WORK ITEM: In the records that follow, find each line with "rocket" and pull it out.

DATA FOR PROCESSING:
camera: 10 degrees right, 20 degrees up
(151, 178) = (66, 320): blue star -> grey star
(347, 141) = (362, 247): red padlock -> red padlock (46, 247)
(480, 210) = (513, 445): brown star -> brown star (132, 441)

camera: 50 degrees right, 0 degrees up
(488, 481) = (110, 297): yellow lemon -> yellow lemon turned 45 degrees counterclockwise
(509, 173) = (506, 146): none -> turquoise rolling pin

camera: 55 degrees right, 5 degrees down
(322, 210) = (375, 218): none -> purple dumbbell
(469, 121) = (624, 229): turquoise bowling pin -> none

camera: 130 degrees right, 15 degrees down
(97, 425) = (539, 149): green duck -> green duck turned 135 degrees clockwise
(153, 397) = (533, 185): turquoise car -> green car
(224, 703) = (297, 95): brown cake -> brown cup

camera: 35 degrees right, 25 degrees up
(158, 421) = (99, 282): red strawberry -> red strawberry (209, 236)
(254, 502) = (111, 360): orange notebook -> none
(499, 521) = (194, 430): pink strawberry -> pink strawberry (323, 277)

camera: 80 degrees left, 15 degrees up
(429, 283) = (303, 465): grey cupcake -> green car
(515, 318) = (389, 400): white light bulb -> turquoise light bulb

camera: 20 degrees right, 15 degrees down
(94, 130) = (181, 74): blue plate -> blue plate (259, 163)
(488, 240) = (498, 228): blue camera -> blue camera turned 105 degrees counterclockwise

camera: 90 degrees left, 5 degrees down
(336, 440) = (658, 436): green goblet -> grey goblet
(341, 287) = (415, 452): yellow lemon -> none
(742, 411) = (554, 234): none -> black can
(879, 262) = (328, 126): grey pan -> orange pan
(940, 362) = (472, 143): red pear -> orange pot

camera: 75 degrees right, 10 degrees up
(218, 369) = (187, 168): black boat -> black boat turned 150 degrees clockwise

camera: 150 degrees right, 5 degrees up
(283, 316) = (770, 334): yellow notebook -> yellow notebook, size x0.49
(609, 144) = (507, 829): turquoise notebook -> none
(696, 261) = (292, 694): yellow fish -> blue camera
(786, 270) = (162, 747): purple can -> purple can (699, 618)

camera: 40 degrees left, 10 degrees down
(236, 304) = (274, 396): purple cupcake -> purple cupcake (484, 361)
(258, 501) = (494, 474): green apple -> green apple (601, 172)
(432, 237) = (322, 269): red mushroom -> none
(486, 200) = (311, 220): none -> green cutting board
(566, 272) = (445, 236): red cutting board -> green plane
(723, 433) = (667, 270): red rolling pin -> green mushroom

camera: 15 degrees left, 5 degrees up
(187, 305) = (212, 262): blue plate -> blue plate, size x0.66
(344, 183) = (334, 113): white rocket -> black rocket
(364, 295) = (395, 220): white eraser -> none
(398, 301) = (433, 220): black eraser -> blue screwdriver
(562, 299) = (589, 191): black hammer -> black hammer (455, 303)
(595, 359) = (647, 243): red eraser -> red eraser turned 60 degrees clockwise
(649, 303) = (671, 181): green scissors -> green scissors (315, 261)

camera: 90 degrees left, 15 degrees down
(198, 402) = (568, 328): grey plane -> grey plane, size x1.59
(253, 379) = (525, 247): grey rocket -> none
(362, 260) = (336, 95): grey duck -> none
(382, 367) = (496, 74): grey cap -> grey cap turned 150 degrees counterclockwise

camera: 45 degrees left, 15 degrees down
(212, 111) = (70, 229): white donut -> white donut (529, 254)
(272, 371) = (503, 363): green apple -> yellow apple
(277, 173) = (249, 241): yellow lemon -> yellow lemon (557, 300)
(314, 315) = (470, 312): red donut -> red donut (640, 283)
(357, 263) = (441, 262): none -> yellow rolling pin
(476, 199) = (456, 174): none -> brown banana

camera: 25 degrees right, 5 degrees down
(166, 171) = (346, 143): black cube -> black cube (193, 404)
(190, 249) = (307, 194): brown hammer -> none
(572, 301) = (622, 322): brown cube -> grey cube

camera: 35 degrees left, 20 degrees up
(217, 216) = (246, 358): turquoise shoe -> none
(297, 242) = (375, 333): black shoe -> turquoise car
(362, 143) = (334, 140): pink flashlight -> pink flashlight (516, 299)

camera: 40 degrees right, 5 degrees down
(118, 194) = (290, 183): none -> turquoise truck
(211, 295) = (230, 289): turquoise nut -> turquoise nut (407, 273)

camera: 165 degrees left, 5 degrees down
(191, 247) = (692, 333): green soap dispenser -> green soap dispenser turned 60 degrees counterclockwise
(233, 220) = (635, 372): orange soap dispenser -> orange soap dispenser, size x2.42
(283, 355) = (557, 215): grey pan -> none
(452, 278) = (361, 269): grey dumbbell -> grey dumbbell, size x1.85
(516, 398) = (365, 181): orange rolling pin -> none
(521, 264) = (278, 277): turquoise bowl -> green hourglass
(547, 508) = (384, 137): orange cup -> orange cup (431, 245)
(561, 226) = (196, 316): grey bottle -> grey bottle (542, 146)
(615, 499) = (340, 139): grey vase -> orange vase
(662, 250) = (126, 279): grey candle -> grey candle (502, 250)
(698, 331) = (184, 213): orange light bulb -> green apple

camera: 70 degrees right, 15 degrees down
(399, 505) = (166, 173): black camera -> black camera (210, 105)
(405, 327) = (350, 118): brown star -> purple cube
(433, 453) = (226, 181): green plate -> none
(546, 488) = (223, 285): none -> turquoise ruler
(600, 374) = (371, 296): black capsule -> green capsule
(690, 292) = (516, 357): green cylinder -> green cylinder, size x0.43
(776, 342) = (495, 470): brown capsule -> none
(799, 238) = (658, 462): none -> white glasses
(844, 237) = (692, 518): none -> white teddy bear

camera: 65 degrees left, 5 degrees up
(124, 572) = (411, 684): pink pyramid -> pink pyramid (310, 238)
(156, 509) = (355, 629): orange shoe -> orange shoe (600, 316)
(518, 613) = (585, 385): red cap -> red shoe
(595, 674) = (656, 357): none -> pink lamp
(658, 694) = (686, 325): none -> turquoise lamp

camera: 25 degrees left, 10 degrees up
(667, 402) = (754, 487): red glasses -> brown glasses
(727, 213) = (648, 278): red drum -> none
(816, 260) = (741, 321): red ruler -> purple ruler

YOUR RESPONSE:
(344, 183) = (334, 113): white rocket -> black rocket
(253, 379) = (525, 247): grey rocket -> none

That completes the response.